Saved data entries
┄┄┄┄┄┄┄┄┄┄

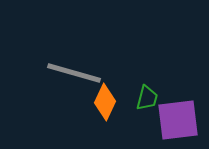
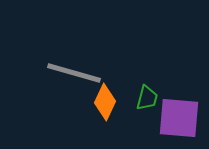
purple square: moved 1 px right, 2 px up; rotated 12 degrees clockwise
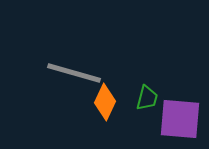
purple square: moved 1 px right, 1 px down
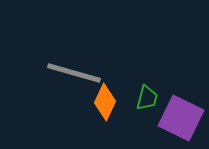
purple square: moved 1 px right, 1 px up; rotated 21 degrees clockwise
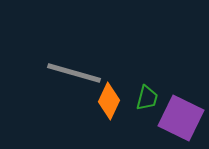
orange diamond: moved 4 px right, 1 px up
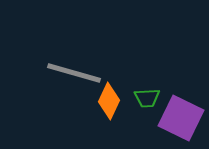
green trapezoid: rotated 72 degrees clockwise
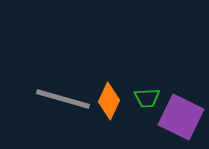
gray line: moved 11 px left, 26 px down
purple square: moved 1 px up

┄┄┄┄┄┄┄┄┄┄

TASK INSTRUCTIONS: Could you render all the records above as a numbered list, skipping any blank lines and leaving the pictures out?

TASK OUTPUT:
1. purple square: moved 1 px right, 2 px up; rotated 12 degrees clockwise
2. purple square: moved 1 px right, 1 px down
3. purple square: moved 1 px right, 1 px up; rotated 21 degrees clockwise
4. orange diamond: moved 4 px right, 1 px up
5. green trapezoid: rotated 72 degrees clockwise
6. gray line: moved 11 px left, 26 px down
7. purple square: moved 1 px up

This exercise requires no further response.